TASK BRIEF: Count how many lines below include the string "HEAT". Only that number should appear in the reply.

[Itemized modification records]
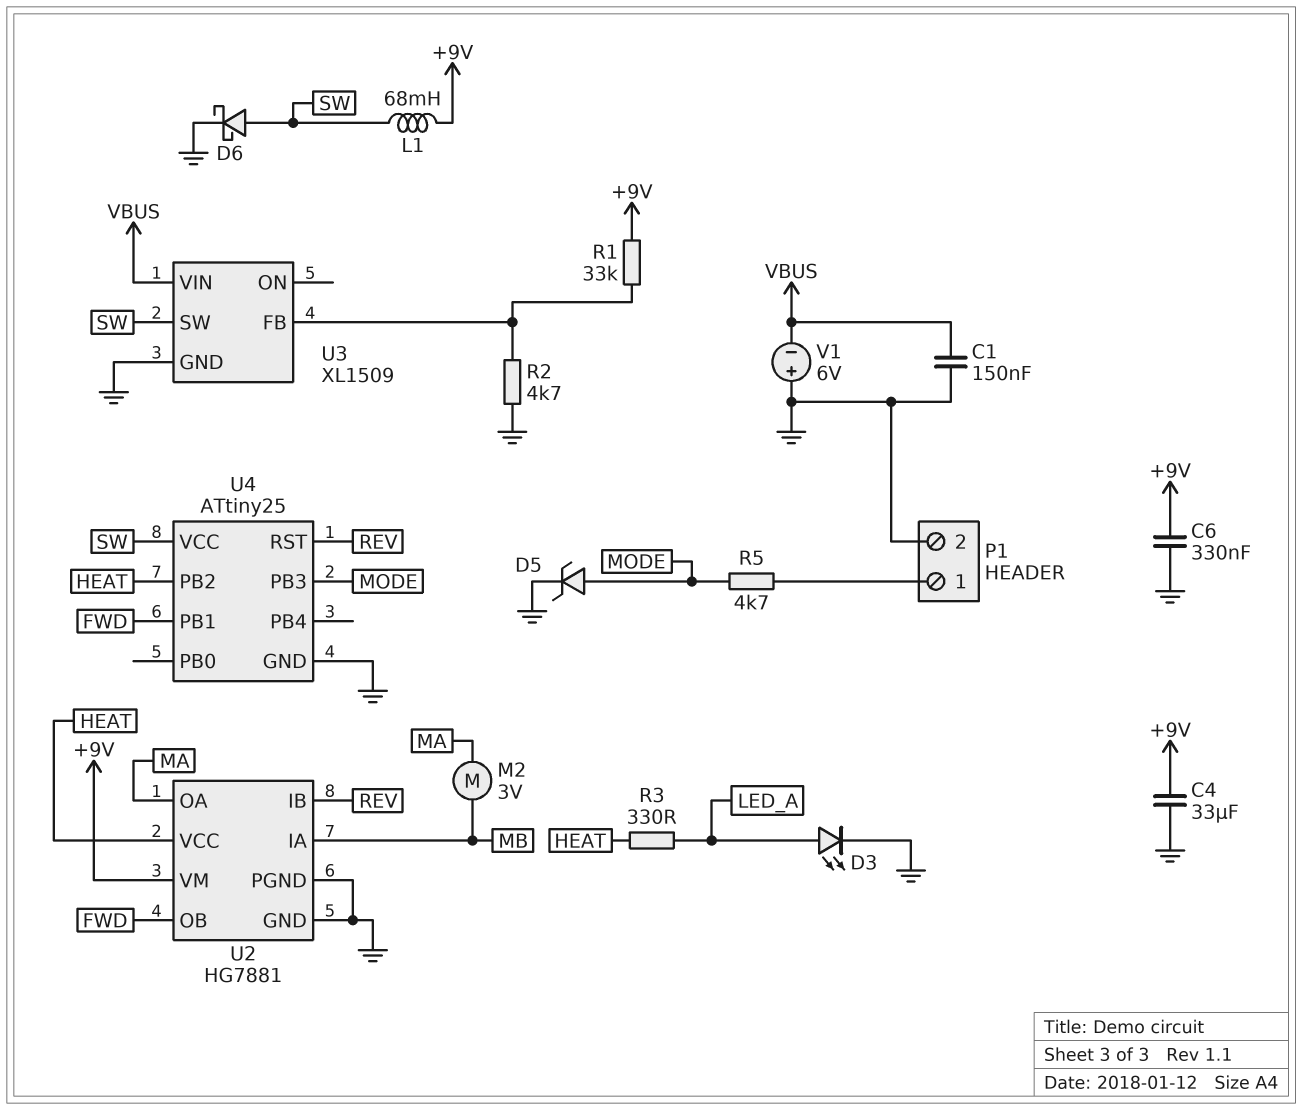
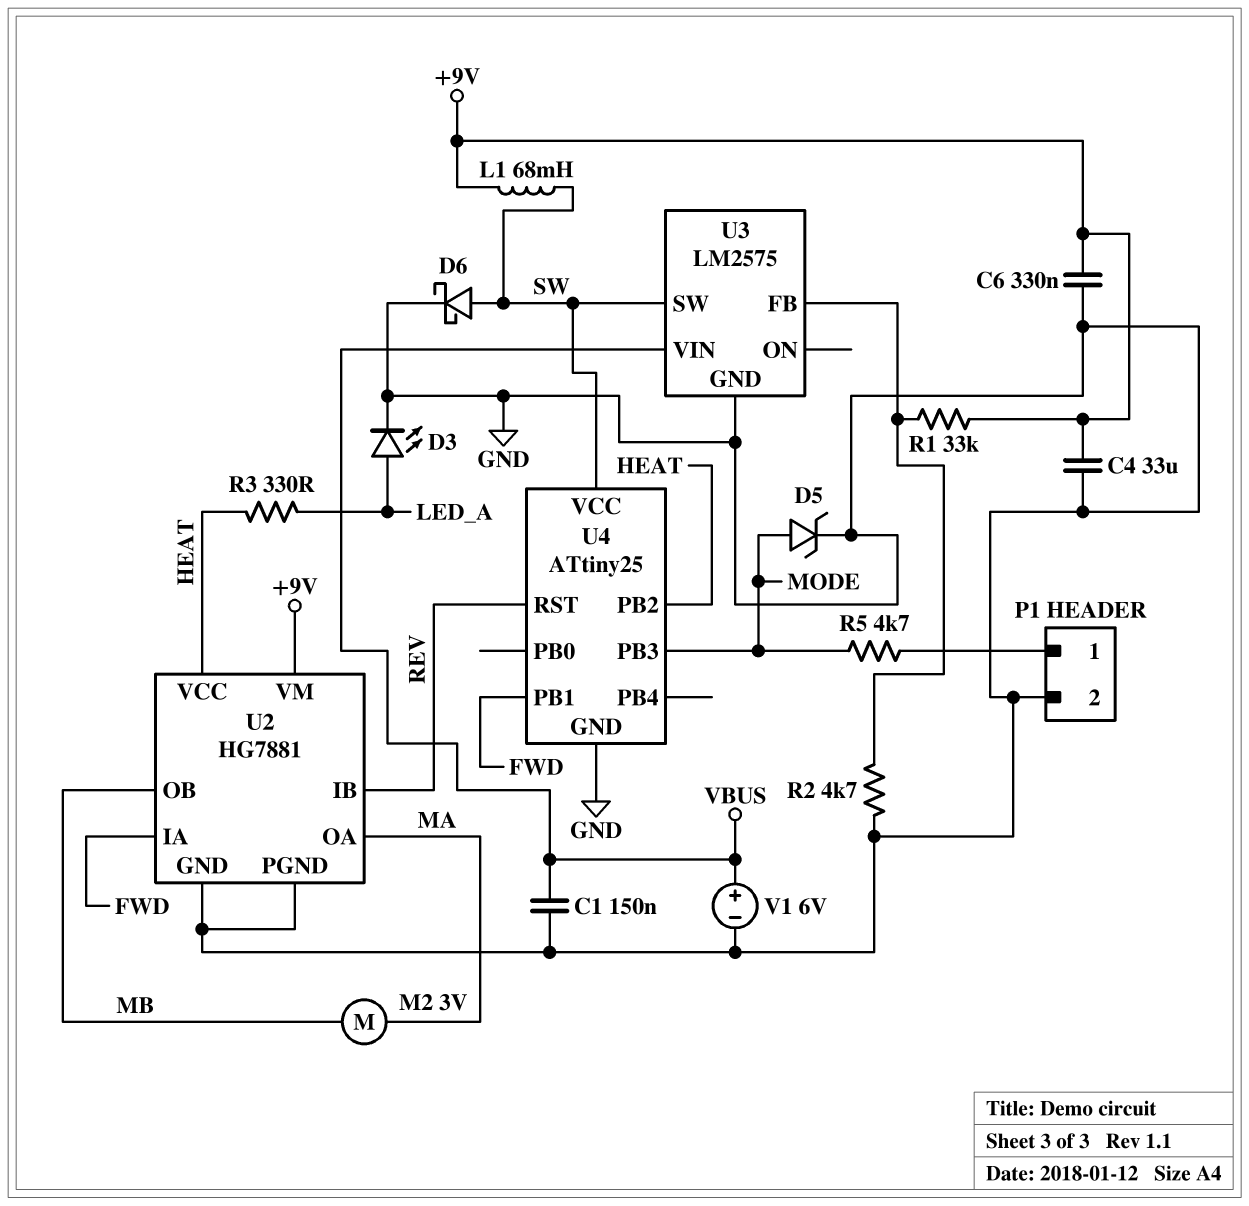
U2 pin IA: MB -> FWD
U2 pin OB: FWD -> MB
U3: XL1509 -> LM2575
V1: 6V (plus GND, minus VBUS) -> 6V (plus VBUS, minus GND)

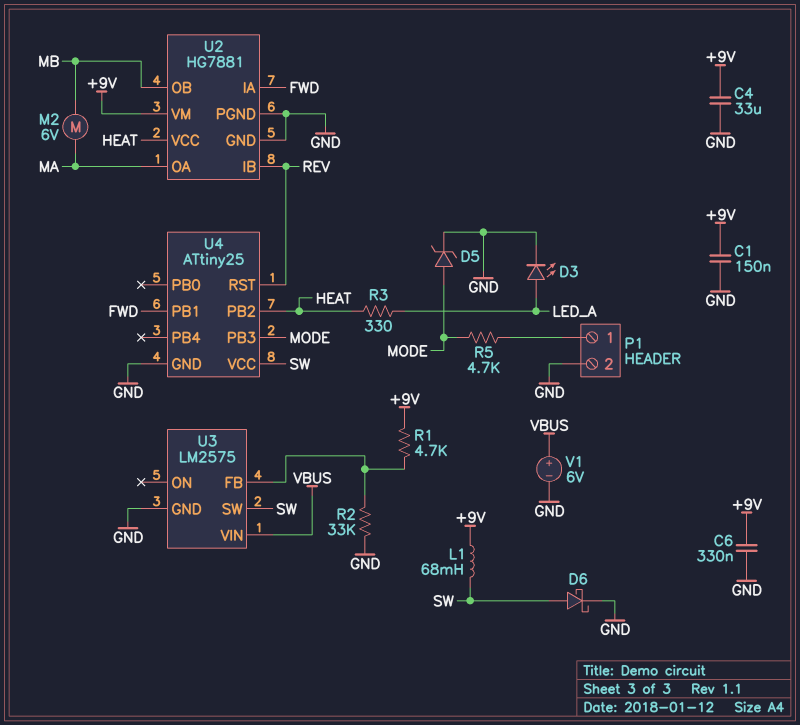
C1: 150nF (GND, VBUS) -> 150nF (+9V, GND)
M2: motor 3V (MA, MB) -> motor 6V (MA, MB)
R1: 33k (+9V, U3/FB) -> 4.7k (+9V, U3/FB)
R2: 4.7k (GND, U3/FB) -> 33k (GND, U3/FB)

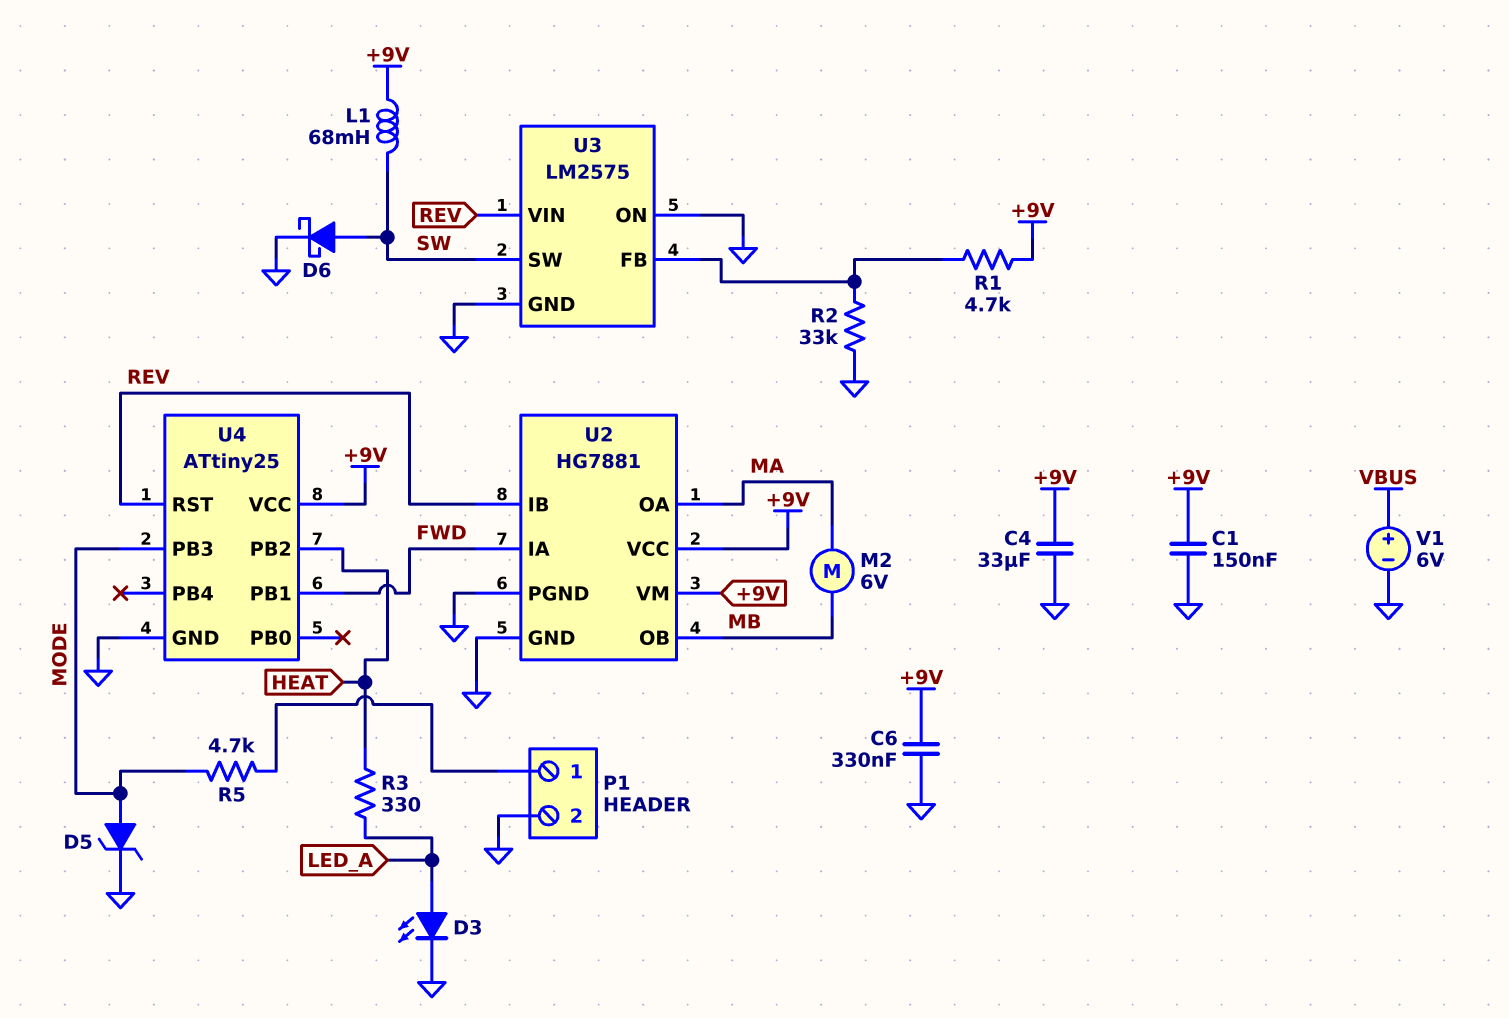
U2 pin VCC: HEAT -> +9V
U3 pin ON: none -> GND
U3 pin VIN: VBUS -> REV
U4 pin VCC: SW -> +9V

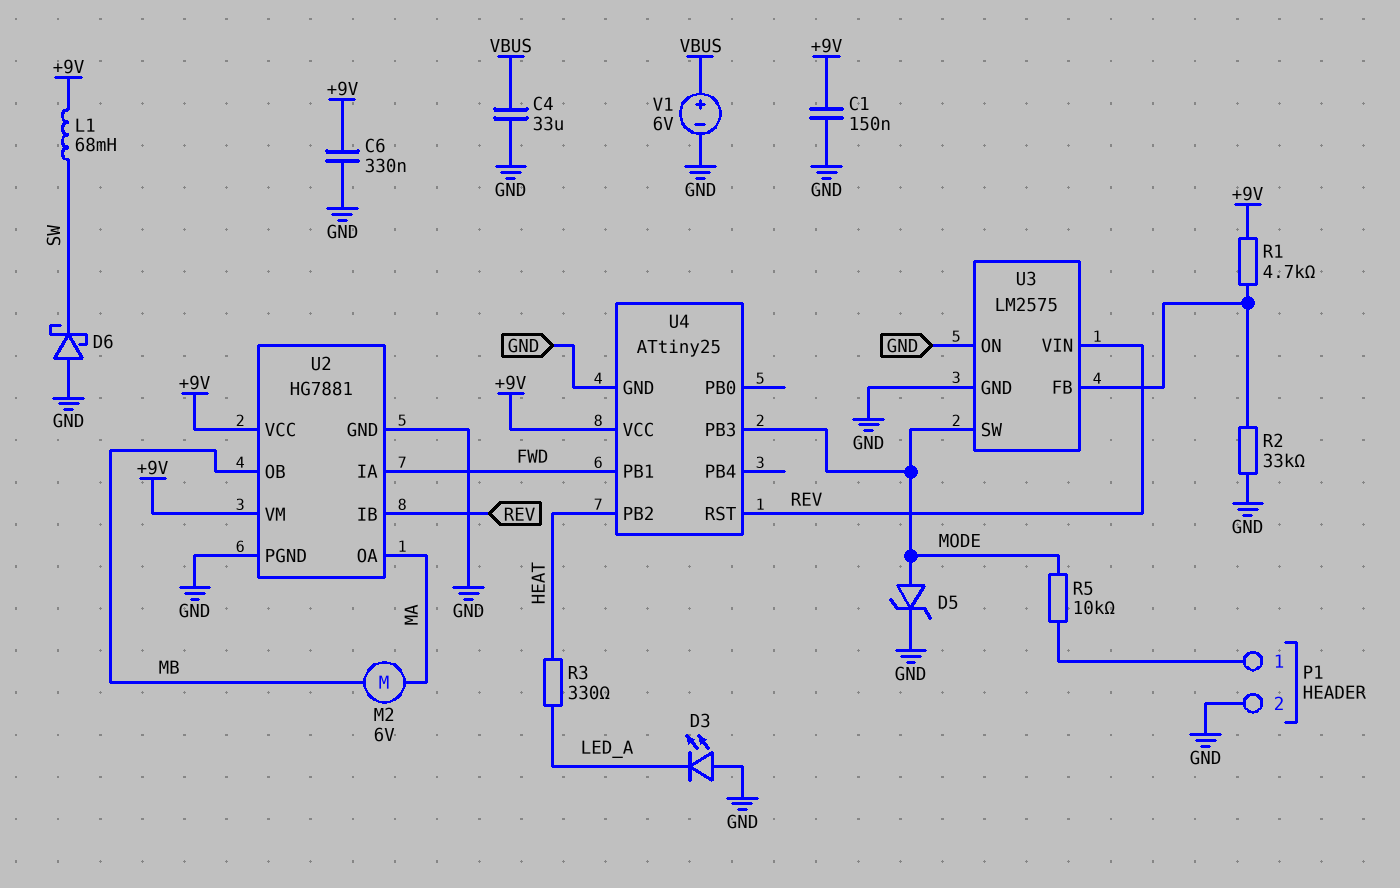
C4: 33uF (+9V, GND) -> 33uF (GND, VBUS)
D3: LED (A LED_A, K GND) -> LED (A GND, K LED_A)
D6: schottky (A SW, K GND) -> schottky (A GND, K SW)
R5: 4.7k (MODE, P1/1) -> 10k (MODE, P1/1)
U3 pin SW: SW -> MODE

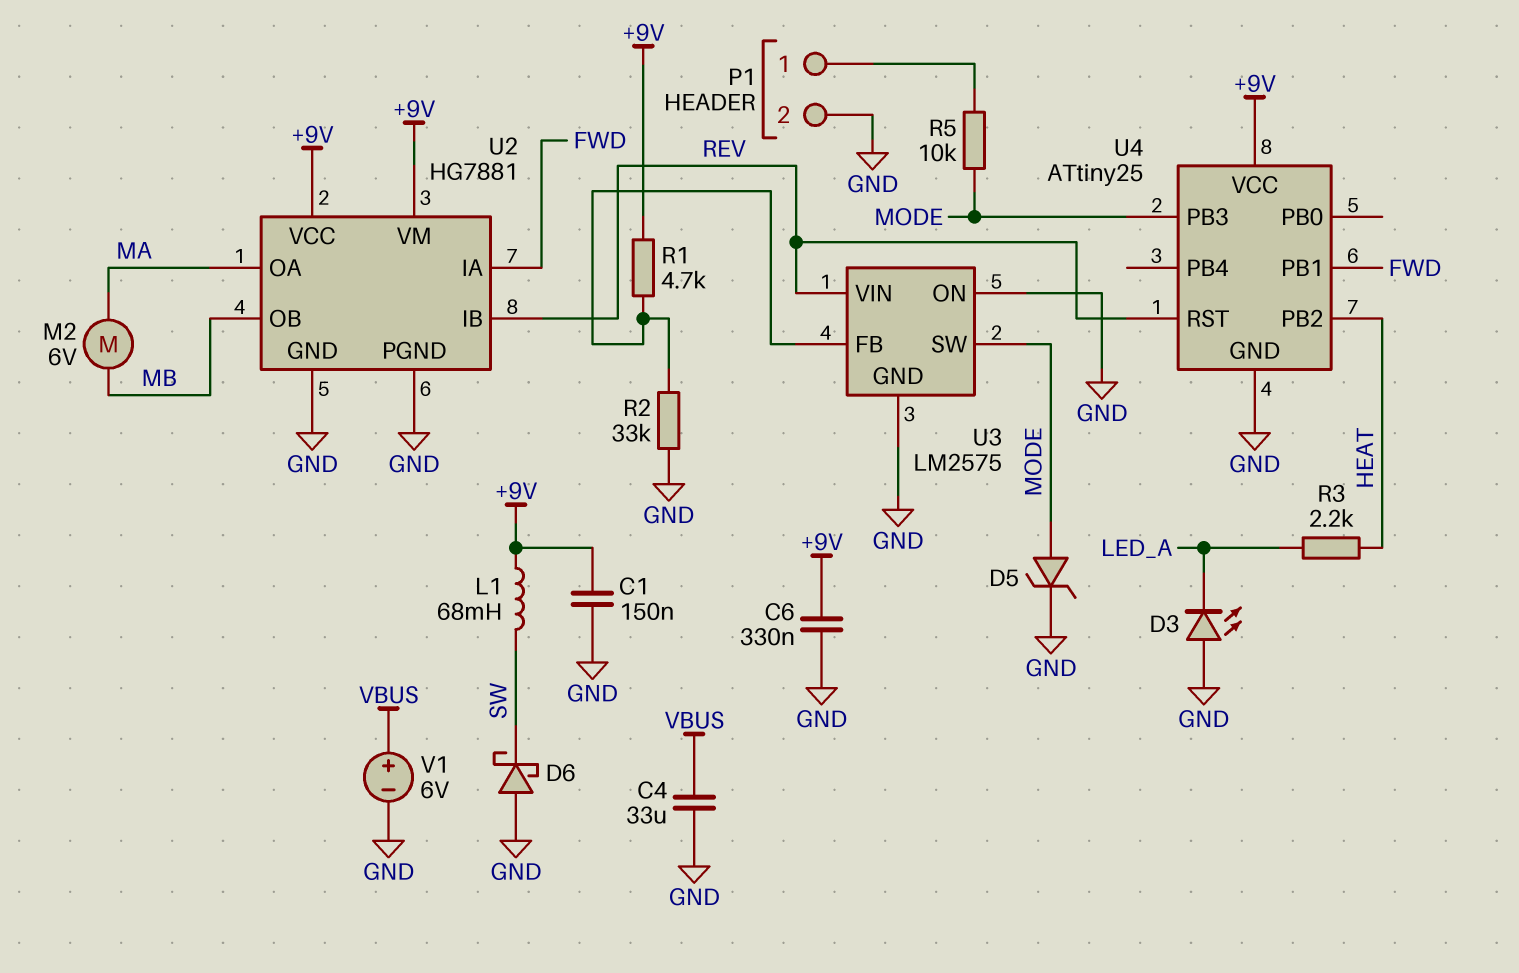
R3: 330 (HEAT, LED_A) -> 2.2k (HEAT, LED_A)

ANSWER TO THE PROBLEM: 2